Please output each entry in the material beneath exactly as shown.

Dataset>
*** Begin section ***
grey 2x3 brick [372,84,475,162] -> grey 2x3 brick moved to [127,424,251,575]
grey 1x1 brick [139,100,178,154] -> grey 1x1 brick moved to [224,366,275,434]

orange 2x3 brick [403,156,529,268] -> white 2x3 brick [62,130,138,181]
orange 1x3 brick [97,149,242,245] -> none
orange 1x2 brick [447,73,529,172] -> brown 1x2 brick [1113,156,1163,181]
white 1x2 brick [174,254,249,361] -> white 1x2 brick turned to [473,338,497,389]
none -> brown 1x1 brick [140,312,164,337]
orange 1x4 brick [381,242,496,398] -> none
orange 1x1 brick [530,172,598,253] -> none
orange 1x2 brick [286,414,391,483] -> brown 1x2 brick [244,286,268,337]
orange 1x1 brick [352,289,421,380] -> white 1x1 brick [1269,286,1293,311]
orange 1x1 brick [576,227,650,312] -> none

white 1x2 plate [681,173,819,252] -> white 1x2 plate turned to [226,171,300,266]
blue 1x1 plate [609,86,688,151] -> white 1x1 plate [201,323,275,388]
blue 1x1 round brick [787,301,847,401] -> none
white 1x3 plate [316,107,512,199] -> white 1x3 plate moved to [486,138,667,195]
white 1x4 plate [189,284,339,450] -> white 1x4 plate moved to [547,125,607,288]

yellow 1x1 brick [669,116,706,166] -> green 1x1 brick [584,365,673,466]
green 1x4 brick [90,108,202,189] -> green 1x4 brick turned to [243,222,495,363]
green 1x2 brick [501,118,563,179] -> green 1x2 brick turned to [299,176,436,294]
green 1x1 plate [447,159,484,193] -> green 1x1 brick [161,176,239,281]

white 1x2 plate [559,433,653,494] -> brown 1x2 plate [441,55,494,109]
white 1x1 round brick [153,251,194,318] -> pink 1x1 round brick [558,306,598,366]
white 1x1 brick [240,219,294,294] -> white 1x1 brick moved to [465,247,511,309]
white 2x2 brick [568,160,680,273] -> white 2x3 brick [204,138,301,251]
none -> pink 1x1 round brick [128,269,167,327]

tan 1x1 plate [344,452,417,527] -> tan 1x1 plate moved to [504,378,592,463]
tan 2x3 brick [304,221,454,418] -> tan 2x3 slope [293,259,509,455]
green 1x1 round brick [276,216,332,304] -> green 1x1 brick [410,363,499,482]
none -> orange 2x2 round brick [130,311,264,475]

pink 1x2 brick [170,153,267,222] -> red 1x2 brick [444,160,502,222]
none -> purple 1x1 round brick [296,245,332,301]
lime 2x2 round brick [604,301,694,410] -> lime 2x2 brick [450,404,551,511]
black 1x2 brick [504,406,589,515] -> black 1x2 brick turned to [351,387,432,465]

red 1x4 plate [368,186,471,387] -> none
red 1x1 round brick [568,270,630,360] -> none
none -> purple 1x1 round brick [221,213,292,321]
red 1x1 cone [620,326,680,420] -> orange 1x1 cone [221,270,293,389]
*** End section ***
Output for this exercise>
grey 2x3 brick [372,84,475,162] -> grey 2x3 brick moved to [127,424,251,575]
grey 1x1 brick [139,100,178,154] -> grey 1x1 brick moved to [224,366,275,434]

orange 2x3 brick [403,156,529,268] -> white 2x3 brick [62,130,138,181]
orange 1x3 brick [97,149,242,245] -> none
orange 1x2 brick [447,73,529,172] -> brown 1x2 brick [1113,156,1163,181]
white 1x2 brick [174,254,249,361] -> white 1x2 brick turned to [473,338,497,389]
none -> brown 1x1 brick [140,312,164,337]
orange 1x4 brick [381,242,496,398] -> none
orange 1x1 brick [530,172,598,253] -> none
orange 1x2 brick [286,414,391,483] -> brown 1x2 brick [244,286,268,337]
orange 1x1 brick [352,289,421,380] -> white 1x1 brick [1269,286,1293,311]
orange 1x1 brick [576,227,650,312] -> none

white 1x2 plate [681,173,819,252] -> white 1x2 plate turned to [226,171,300,266]
blue 1x1 plate [609,86,688,151] -> white 1x1 plate [201,323,275,388]
blue 1x1 round brick [787,301,847,401] -> none
white 1x3 plate [316,107,512,199] -> white 1x3 plate moved to [486,138,667,195]
white 1x4 plate [189,284,339,450] -> white 1x4 plate moved to [547,125,607,288]

yellow 1x1 brick [669,116,706,166] -> green 1x1 brick [584,365,673,466]
green 1x4 brick [90,108,202,189] -> green 1x4 brick turned to [243,222,495,363]
green 1x2 brick [501,118,563,179] -> green 1x2 brick turned to [299,176,436,294]
green 1x1 plate [447,159,484,193] -> green 1x1 brick [161,176,239,281]

white 1x2 plate [559,433,653,494] -> brown 1x2 plate [441,55,494,109]
white 1x1 round brick [153,251,194,318] -> pink 1x1 round brick [558,306,598,366]
white 1x1 brick [240,219,294,294] -> white 1x1 brick moved to [465,247,511,309]
white 2x2 brick [568,160,680,273] -> white 2x3 brick [204,138,301,251]
none -> pink 1x1 round brick [128,269,167,327]

tan 1x1 plate [344,452,417,527] -> tan 1x1 plate moved to [504,378,592,463]
tan 2x3 brick [304,221,454,418] -> tan 2x3 slope [293,259,509,455]
green 1x1 round brick [276,216,332,304] -> green 1x1 brick [410,363,499,482]
none -> orange 2x2 round brick [130,311,264,475]

pink 1x2 brick [170,153,267,222] -> red 1x2 brick [444,160,502,222]
none -> purple 1x1 round brick [296,245,332,301]
lime 2x2 round brick [604,301,694,410] -> lime 2x2 brick [450,404,551,511]
black 1x2 brick [504,406,589,515] -> black 1x2 brick turned to [351,387,432,465]

red 1x4 plate [368,186,471,387] -> none
red 1x1 round brick [568,270,630,360] -> none
none -> purple 1x1 round brick [221,213,292,321]
red 1x1 cone [620,326,680,420] -> orange 1x1 cone [221,270,293,389]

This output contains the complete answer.